Assignment -
Using the listing below, retype exactly the lines starting at the one with "Someone took away the berry" and ending at the one with "Someone put down the sandglass (brown)", and include both.
*** Opening Extracted data ***
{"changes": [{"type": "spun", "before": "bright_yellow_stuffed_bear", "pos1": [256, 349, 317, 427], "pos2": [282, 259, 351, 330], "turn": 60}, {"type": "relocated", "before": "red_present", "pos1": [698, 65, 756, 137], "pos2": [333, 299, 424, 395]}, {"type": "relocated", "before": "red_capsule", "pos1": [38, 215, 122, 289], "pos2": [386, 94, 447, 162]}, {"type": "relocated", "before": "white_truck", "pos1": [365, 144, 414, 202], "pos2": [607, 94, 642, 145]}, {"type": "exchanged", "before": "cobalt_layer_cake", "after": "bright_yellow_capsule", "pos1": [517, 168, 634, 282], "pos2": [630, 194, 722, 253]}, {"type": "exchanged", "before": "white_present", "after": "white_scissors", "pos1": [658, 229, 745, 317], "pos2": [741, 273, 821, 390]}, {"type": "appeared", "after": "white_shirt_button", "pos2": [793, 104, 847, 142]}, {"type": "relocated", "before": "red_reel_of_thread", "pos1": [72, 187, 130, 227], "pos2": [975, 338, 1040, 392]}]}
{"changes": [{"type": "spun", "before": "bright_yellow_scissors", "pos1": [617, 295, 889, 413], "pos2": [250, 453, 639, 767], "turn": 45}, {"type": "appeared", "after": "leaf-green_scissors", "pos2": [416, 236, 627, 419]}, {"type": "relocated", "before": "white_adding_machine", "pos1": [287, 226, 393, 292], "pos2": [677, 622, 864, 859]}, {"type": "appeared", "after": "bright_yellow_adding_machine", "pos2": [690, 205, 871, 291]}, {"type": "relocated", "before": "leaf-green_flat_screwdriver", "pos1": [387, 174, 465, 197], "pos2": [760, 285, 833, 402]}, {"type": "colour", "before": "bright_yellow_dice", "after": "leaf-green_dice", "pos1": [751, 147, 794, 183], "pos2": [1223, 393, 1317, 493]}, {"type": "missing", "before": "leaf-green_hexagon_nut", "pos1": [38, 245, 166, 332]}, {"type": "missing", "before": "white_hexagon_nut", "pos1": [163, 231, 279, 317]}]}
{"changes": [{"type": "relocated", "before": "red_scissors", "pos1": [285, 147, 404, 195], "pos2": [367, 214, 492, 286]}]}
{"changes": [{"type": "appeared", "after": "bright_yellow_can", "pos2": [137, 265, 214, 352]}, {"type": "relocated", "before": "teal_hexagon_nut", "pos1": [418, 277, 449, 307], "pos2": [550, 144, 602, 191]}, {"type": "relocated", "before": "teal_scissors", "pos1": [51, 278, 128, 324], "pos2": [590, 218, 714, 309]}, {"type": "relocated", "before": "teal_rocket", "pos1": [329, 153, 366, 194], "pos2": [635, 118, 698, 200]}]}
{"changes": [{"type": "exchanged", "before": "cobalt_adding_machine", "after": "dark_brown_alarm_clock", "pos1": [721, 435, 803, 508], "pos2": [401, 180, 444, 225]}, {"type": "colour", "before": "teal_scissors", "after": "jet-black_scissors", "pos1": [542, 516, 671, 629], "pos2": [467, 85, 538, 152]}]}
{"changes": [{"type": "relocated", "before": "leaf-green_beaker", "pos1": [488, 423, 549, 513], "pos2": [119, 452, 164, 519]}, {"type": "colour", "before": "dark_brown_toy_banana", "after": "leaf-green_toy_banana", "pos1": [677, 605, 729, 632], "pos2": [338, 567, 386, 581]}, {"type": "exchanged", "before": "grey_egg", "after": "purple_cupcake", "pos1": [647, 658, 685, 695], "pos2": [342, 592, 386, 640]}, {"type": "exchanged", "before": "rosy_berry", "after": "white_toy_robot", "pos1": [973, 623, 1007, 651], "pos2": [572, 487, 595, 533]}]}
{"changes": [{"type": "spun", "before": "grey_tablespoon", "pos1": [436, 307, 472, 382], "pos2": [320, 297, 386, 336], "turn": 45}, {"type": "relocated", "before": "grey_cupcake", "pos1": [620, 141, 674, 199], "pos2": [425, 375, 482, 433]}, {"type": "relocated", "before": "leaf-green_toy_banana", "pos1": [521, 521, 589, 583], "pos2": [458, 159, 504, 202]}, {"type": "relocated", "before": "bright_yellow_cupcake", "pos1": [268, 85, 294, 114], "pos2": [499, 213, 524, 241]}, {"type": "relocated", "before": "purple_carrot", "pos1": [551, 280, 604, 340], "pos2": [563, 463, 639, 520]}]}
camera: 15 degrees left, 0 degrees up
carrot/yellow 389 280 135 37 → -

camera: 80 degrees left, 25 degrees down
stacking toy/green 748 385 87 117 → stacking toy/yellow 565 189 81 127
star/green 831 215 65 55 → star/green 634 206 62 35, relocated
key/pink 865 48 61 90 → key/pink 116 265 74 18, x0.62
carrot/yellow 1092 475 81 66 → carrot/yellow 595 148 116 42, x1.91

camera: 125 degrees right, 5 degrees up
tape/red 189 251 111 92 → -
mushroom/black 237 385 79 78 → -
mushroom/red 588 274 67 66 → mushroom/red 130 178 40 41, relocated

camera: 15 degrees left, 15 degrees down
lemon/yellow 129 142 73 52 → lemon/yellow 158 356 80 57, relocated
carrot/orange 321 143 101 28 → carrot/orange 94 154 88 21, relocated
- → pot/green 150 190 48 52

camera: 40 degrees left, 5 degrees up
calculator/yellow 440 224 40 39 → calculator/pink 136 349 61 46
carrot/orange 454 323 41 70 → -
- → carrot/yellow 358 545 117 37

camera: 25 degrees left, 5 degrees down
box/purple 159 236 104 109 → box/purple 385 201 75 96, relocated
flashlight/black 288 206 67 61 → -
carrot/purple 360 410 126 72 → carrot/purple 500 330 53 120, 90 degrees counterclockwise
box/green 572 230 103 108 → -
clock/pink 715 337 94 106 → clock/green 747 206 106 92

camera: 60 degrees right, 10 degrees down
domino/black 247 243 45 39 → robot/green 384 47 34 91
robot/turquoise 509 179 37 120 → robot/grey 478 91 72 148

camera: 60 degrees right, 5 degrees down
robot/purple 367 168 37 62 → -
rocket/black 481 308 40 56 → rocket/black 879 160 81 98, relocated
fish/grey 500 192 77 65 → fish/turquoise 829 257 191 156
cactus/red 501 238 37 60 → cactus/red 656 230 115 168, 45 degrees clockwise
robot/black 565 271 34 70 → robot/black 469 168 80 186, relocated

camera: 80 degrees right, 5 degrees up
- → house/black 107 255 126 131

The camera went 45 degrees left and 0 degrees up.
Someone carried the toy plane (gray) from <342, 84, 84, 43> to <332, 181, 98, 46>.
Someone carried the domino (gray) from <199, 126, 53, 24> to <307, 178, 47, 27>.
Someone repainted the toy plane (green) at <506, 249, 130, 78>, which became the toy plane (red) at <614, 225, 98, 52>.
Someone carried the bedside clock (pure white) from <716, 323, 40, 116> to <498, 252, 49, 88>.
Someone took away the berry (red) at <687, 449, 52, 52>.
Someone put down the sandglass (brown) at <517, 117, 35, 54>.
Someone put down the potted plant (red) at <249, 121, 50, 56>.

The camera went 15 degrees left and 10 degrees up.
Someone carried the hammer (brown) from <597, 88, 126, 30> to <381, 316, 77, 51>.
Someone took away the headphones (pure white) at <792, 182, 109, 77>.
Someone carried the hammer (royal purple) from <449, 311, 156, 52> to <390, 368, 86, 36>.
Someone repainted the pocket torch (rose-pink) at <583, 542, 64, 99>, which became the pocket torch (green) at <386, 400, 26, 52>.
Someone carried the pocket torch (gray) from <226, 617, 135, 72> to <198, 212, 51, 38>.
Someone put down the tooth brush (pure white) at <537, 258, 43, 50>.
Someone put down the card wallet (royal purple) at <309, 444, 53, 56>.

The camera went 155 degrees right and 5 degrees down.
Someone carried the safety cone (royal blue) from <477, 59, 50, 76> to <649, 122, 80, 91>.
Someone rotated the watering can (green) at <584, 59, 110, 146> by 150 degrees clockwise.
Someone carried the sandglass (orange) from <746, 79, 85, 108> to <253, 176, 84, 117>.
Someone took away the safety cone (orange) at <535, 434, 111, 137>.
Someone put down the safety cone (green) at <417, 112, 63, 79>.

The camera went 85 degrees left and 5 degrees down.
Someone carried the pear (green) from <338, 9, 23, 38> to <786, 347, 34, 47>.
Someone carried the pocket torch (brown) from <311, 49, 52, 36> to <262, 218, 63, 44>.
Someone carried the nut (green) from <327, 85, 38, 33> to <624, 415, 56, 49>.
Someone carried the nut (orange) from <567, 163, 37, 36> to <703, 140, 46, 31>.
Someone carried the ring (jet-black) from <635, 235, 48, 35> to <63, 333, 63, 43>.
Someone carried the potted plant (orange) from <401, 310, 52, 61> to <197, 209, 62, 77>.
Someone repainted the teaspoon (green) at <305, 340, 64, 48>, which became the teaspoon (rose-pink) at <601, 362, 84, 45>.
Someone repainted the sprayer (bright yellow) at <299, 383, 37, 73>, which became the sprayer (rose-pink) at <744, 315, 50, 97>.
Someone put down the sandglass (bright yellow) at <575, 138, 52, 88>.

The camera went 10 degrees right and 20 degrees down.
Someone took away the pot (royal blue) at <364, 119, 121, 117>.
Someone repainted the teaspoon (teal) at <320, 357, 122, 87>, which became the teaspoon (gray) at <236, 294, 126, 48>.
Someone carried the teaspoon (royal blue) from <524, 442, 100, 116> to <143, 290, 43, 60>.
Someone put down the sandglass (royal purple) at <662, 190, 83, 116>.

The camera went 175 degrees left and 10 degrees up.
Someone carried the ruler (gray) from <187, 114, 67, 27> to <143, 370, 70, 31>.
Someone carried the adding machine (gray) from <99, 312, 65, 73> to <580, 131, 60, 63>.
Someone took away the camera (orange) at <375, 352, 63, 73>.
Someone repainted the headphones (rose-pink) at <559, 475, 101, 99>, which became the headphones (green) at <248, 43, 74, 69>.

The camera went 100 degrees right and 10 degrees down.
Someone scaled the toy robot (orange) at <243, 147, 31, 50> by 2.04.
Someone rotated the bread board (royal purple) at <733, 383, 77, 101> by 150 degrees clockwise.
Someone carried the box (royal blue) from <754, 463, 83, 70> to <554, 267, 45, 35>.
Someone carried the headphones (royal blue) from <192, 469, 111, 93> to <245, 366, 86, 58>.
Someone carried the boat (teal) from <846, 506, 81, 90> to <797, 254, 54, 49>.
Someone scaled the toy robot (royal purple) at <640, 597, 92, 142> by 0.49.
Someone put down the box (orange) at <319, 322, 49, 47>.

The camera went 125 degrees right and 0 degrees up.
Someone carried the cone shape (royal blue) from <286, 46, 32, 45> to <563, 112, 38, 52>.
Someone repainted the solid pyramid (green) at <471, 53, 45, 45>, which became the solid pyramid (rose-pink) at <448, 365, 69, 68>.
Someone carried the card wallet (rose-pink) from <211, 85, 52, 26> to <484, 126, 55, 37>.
*** Closing Extracted data ***
Task response -
Someone took away the berry (red) at <687, 449, 52, 52>.
Someone put down the sandglass (brown) at <517, 117, 35, 54>.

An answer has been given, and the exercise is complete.